ACTIVITY => In your copy, leave out the pictures and reproduce the listing below exactly.

GIVEN DATA =>
*** Begin section ***
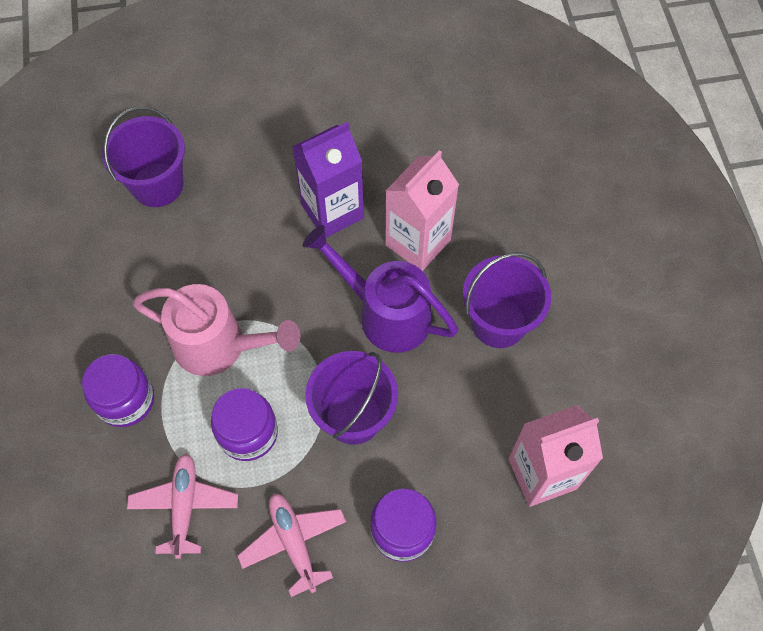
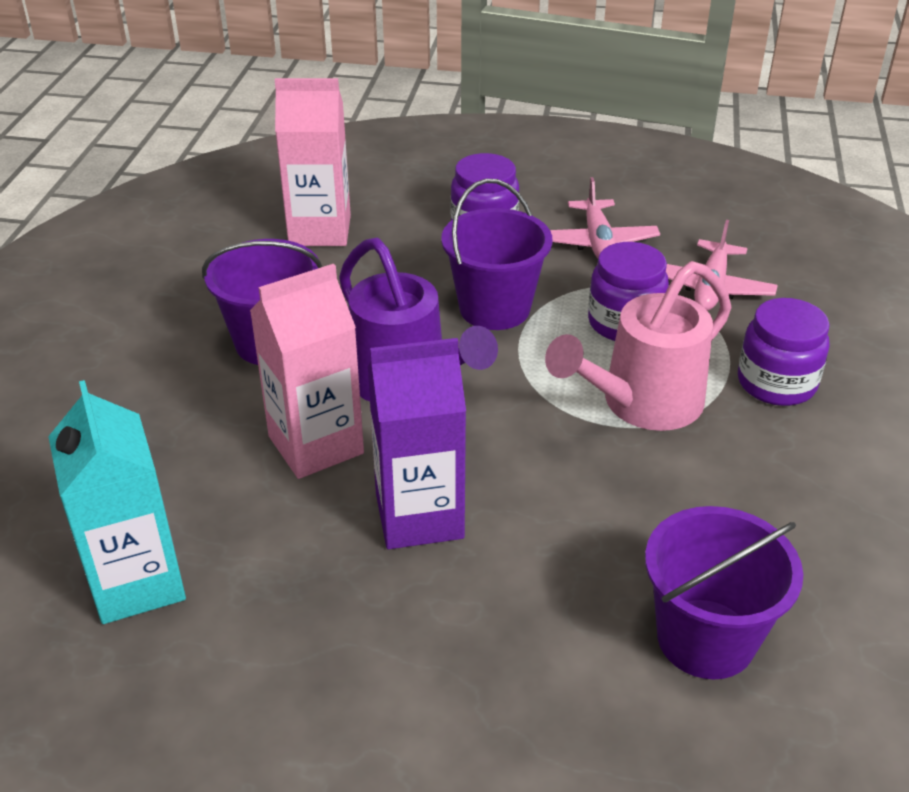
camera: 160 degrees left, 25 degrees down
(219, 346) = (641, 404): pink watering can -> pink watering can turned 75 degrees counterclockwise
(460, 127) = (137, 582): none -> turquoise carton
*** End section ***
EXPECTED ANSWER =>
camera: 160 degrees left, 25 degrees down
(219, 346) = (641, 404): pink watering can -> pink watering can turned 75 degrees counterclockwise
(460, 127) = (137, 582): none -> turquoise carton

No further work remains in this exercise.